■ Dataset content:
+++++
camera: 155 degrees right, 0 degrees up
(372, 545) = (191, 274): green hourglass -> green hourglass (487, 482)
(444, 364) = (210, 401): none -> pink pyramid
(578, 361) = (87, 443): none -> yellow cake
+++++
Line by line, retype the entire listing exactly.

camera: 155 degrees right, 0 degrees up
(372, 545) = (191, 274): green hourglass -> green hourglass (487, 482)
(444, 364) = (210, 401): none -> pink pyramid
(578, 361) = (87, 443): none -> yellow cake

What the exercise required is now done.